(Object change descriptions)

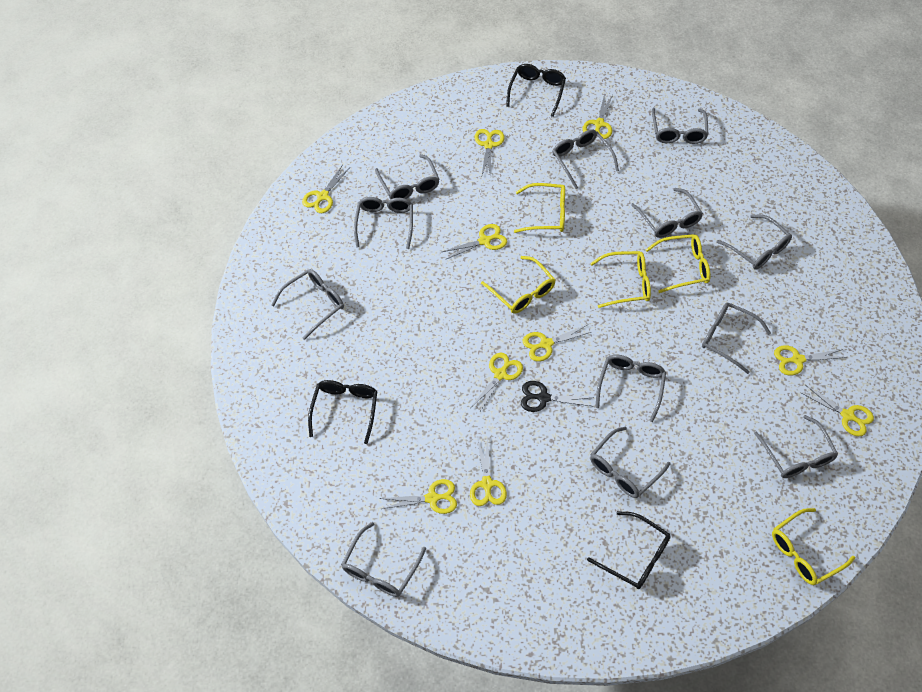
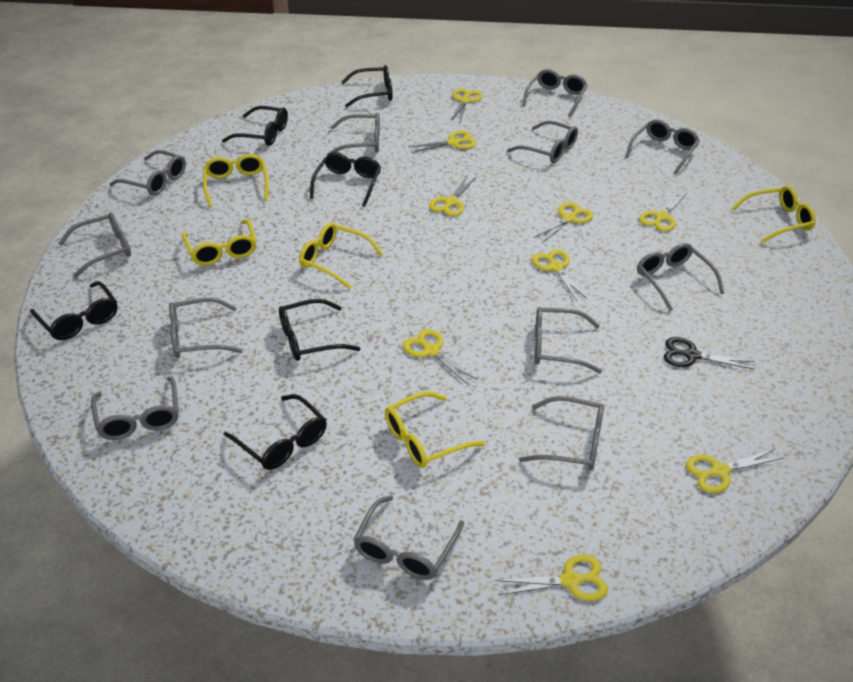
black glasses: 3 -> 6
yellow scissors: 10 -> 9

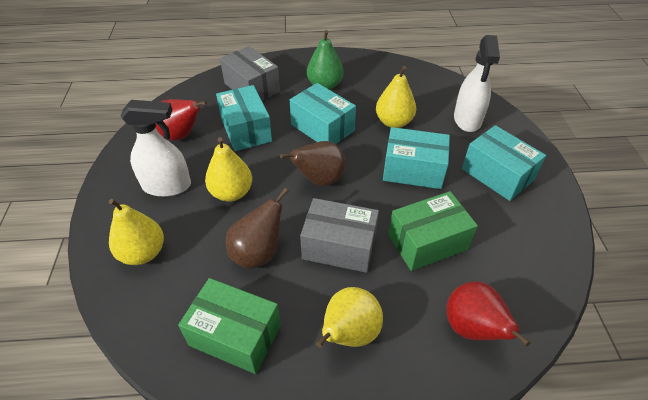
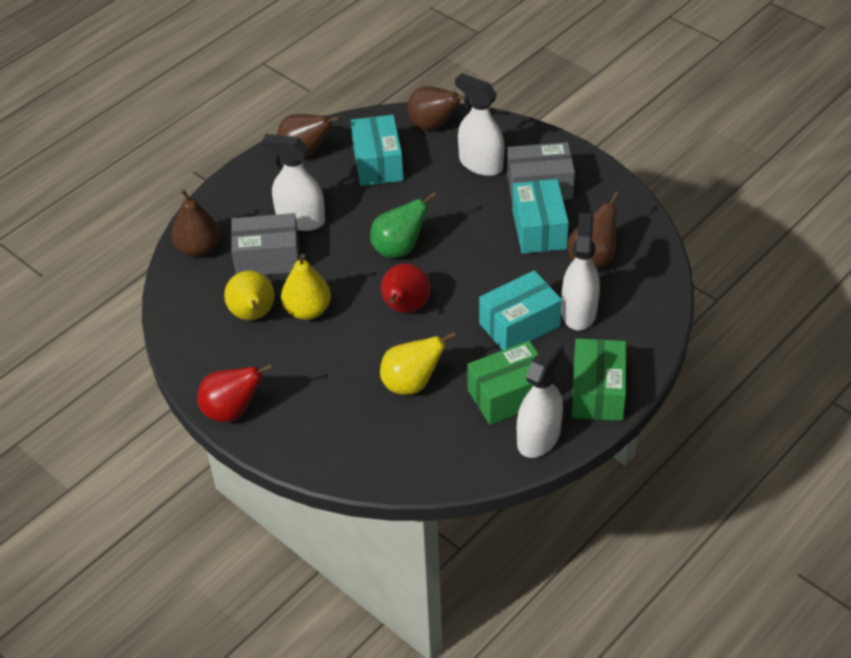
brown pear: 2 -> 4
turquoise box: 4 -> 3
white spray bottle: 2 -> 4
yellow pear: 4 -> 3

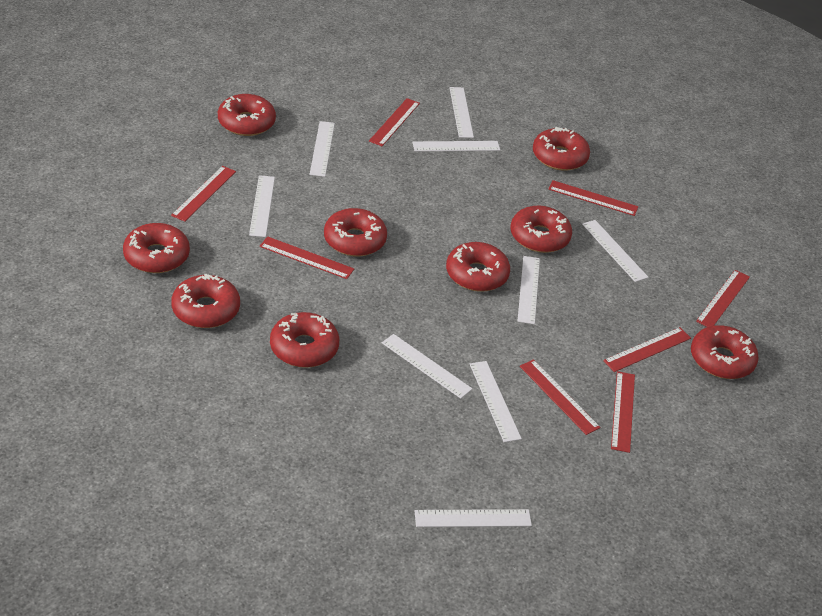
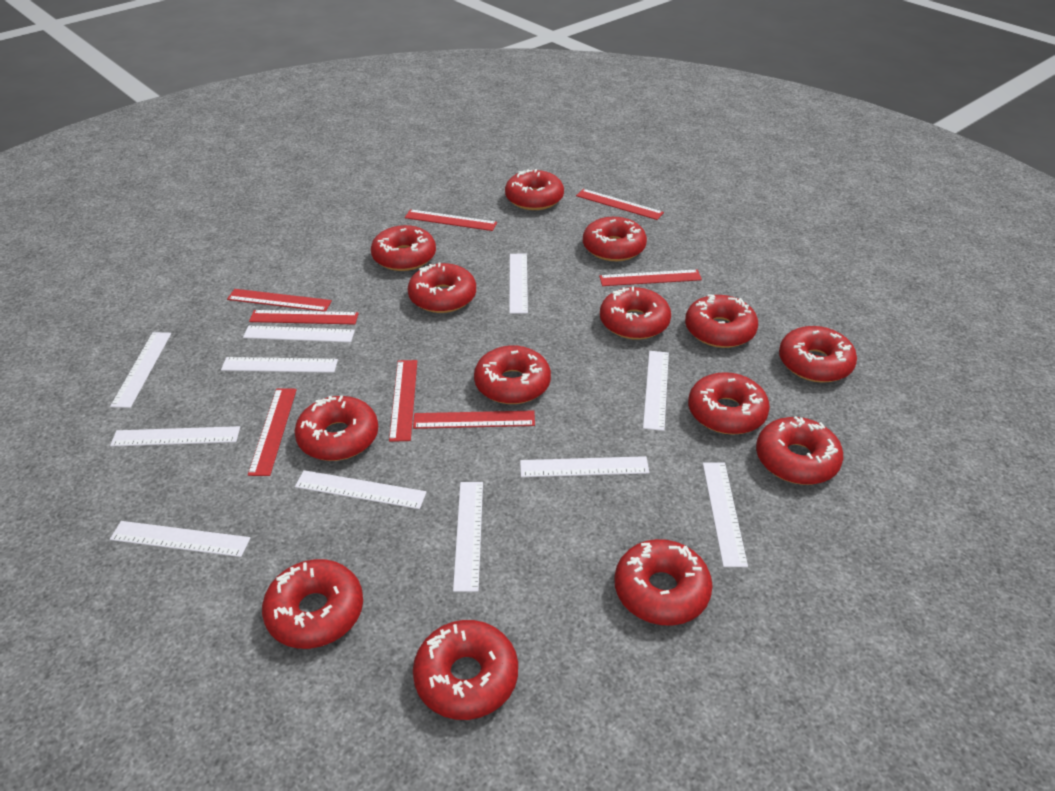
red donut: 9 -> 14
white ruler: 9 -> 11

Directions: Apply a filter for "white" to the entries and show each line that passes.

Task answer:
white spray bottle: 2 -> 4
white ruler: 9 -> 11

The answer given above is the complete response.